§ **TASK DIRECTIONS**
Using the entries below, write out the line with "R7: 560k (GND, VB2) -> 560k (GND, VE2)", the line with "TR2: PNP 2N3906", and every line in between, exactly as each is written.

**** DATA FOR THIS EXERCISE ****

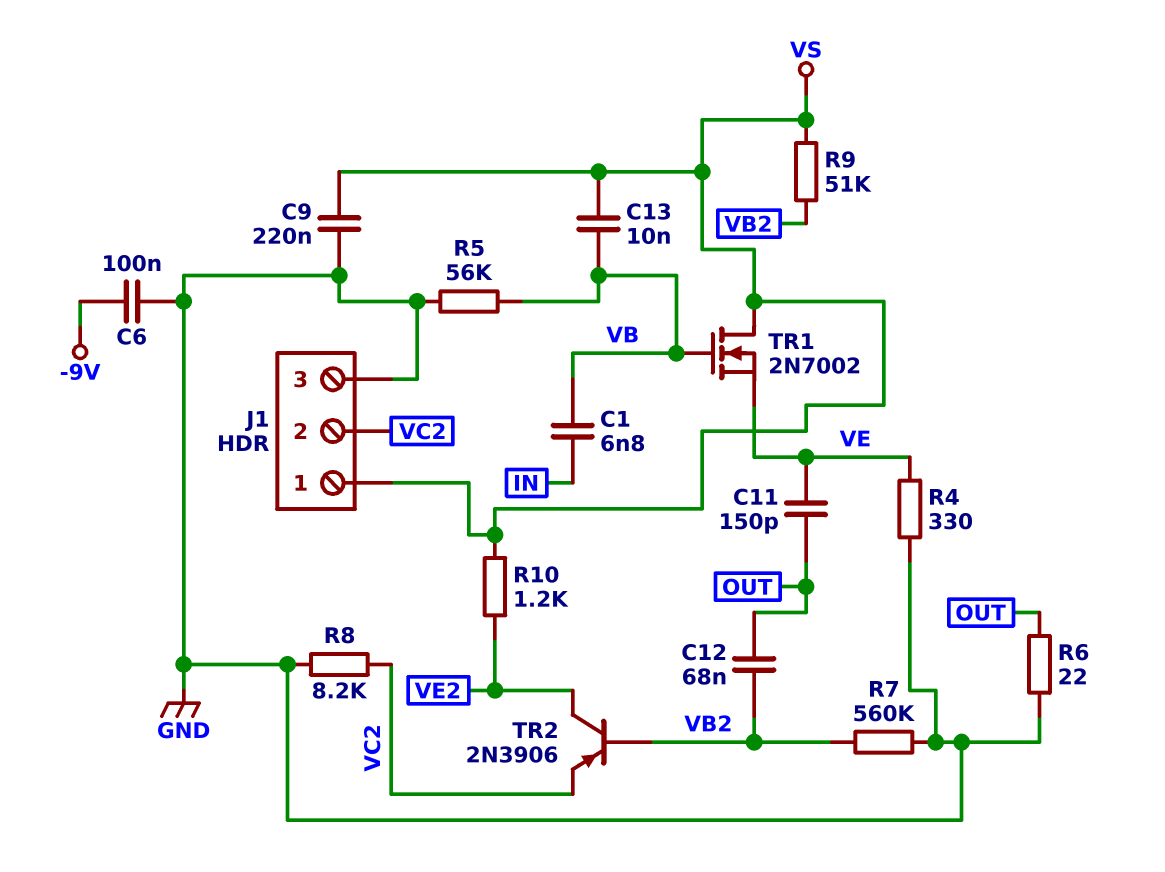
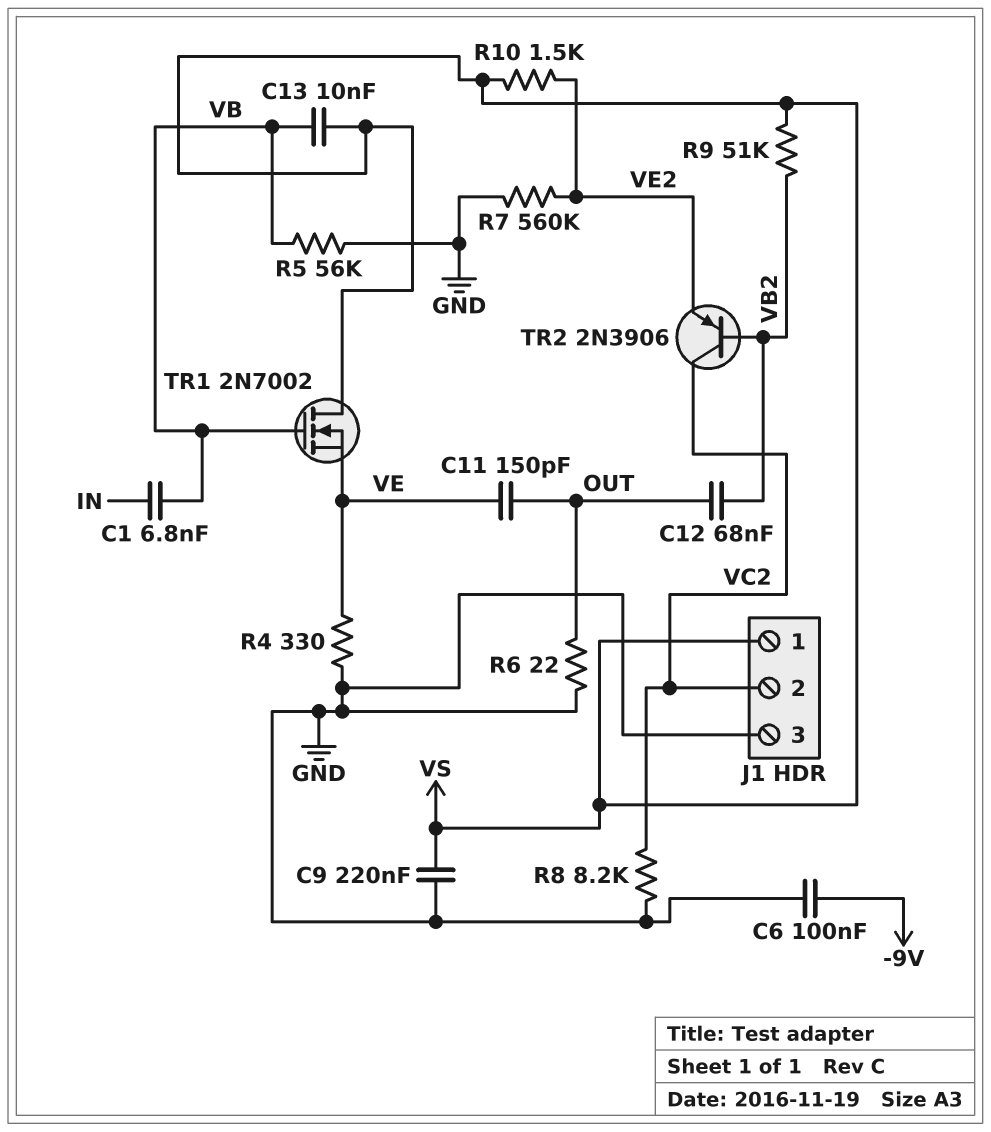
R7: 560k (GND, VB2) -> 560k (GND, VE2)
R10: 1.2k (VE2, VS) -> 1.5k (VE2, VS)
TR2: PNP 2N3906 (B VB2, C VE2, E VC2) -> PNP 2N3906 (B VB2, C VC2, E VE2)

****
**** DATA FOR THIS EXERCISE ****

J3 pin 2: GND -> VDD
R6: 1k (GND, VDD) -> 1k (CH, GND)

****

§ **COMPLETED EXERCISE**
R7: 560k (GND, VB2) -> 560k (GND, VE2)
R10: 1.2k (VE2, VS) -> 1.5k (VE2, VS)
TR2: PNP 2N3906 (B VB2, C VE2, E VC2) -> PNP 2N3906 (B VB2, C VC2, E VE2)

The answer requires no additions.